For each line below that holds "moved", return the line as it stands.

START SUPPLIED RECORDS

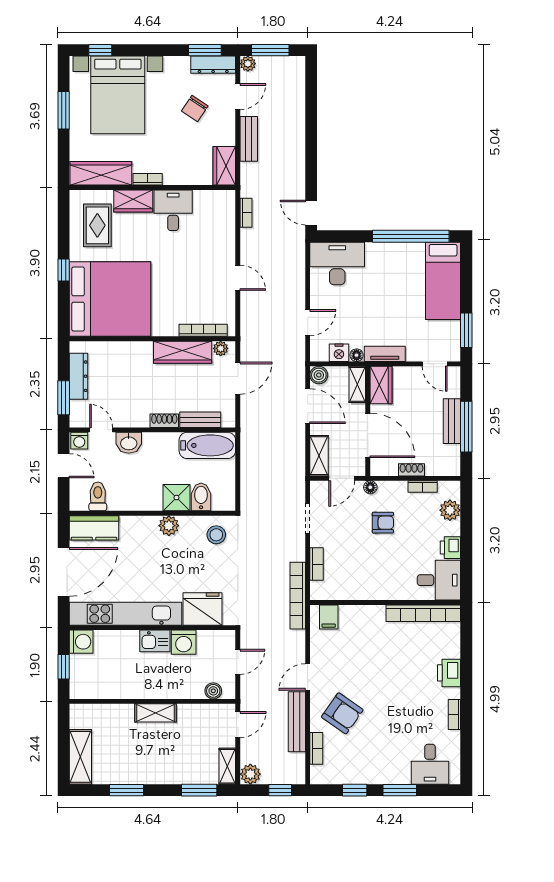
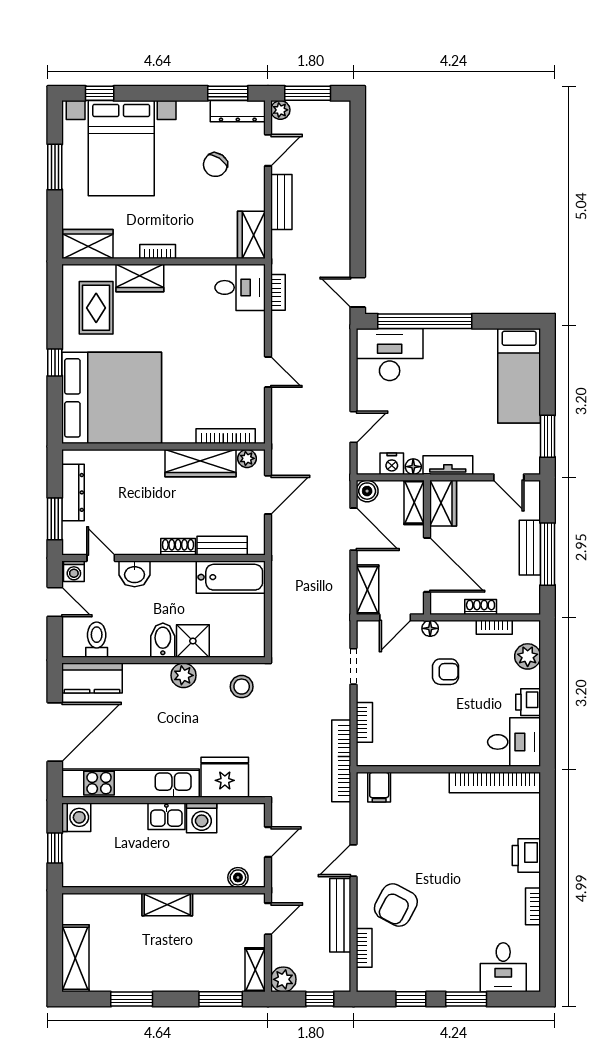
wardrobe: (101, 173) -> (88, 244), width x0.67
desk: (173, 210) -> (240, 287), moved, turned 90
window: (411, 236) -> (425, 321), moved
bidet: (201, 497) -> (163, 640), moved
armchair: (342, 713) -> (396, 905), turned 83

END SUPPLIED RECORDS

*RESPONSE TO THIS EXERCISE*
desk: (173, 210) -> (240, 287), moved, turned 90
window: (411, 236) -> (425, 321), moved
bidet: (201, 497) -> (163, 640), moved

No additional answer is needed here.